:: Data records ::
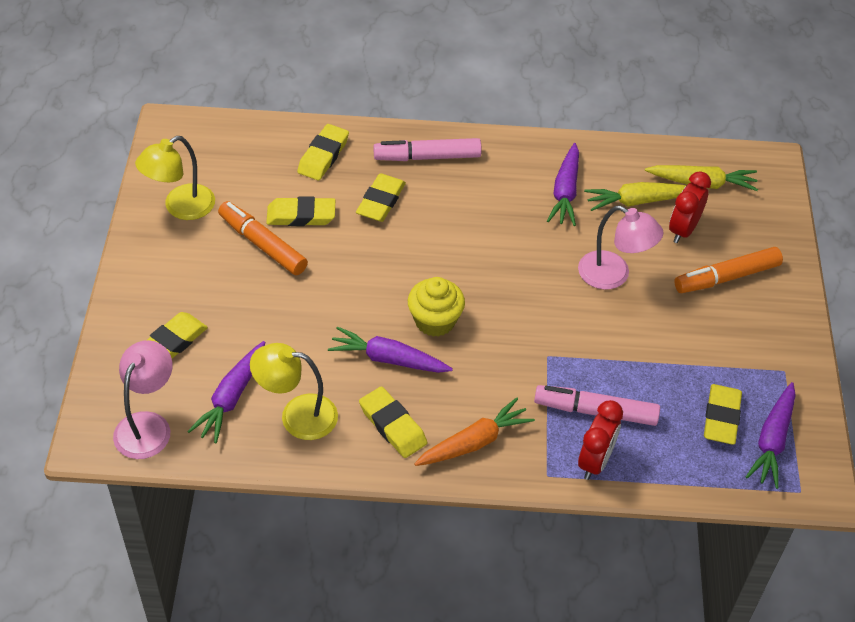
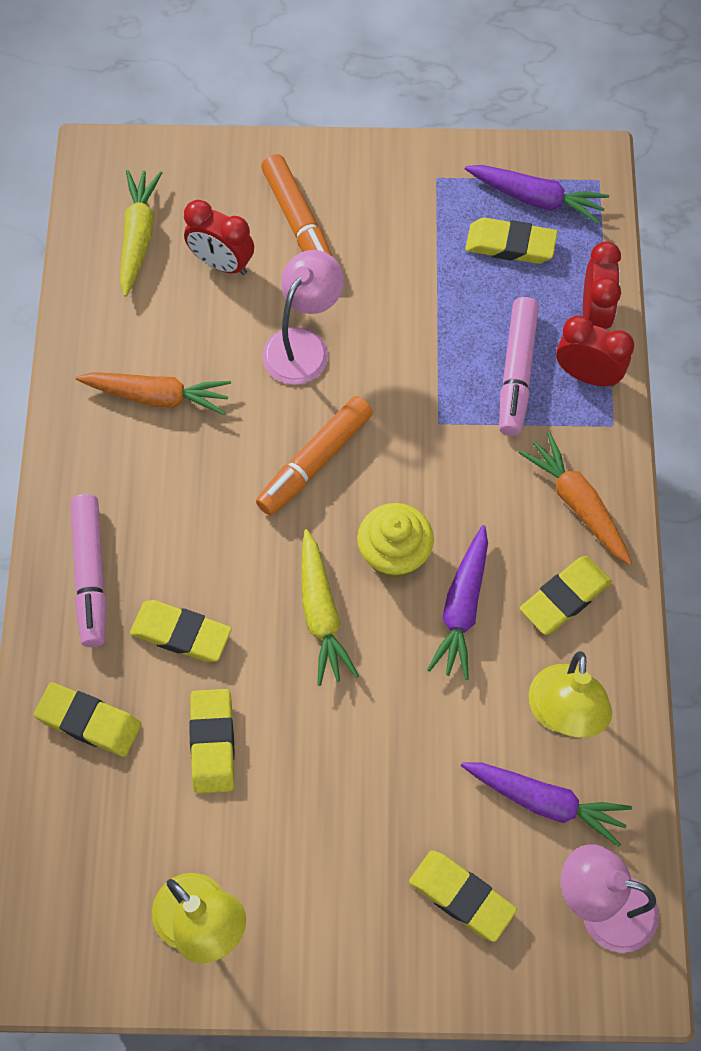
camera: 90 degrees left, 15 degrees up
(262, 244) = (271, 792): orange marker -> orange marker (315, 461)
(565, 192) = (157, 397): purple carrot -> orange carrot
(637, 201) = (173, 312): yellow carrot -> yellow carrot (321, 614)
(657, 473) = (595, 313): none -> red clock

:: Required work ::
Output the data above verbatim, pictures excluded.

:: Response box ::
camera: 90 degrees left, 15 degrees up
(262, 244) = (271, 792): orange marker -> orange marker (315, 461)
(565, 192) = (157, 397): purple carrot -> orange carrot
(637, 201) = (173, 312): yellow carrot -> yellow carrot (321, 614)
(657, 473) = (595, 313): none -> red clock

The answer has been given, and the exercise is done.